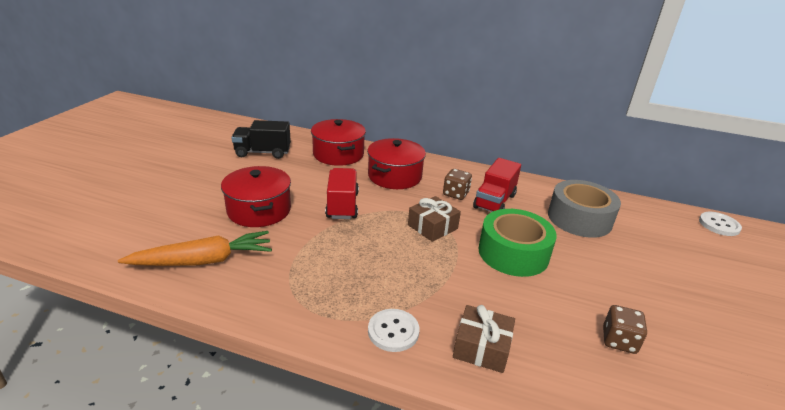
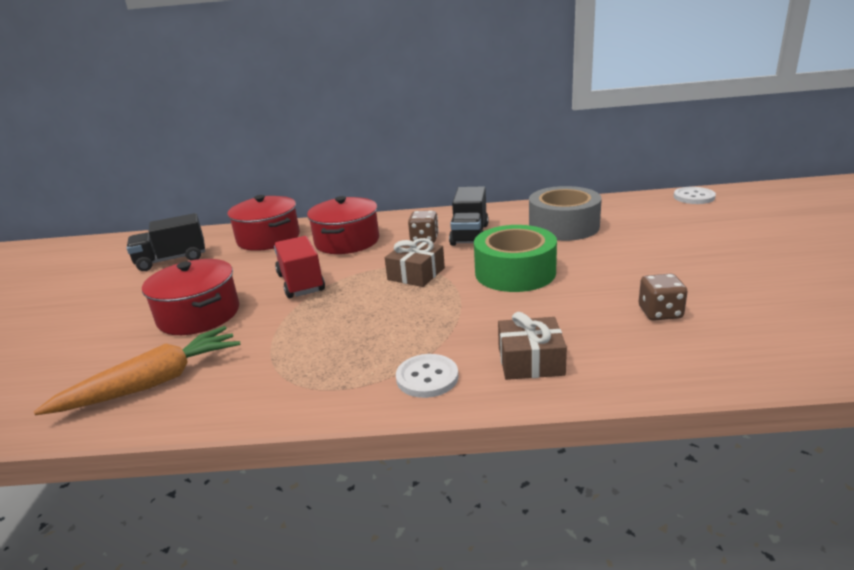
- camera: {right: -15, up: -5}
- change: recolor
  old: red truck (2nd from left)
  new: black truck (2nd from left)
·····
=== Work order ===
Set down nothing but the lines from the one containing "old: red truck (2nd from left)" through the final line above, exactly as written.

=== Written answer ===
  old: red truck (2nd from left)
  new: black truck (2nd from left)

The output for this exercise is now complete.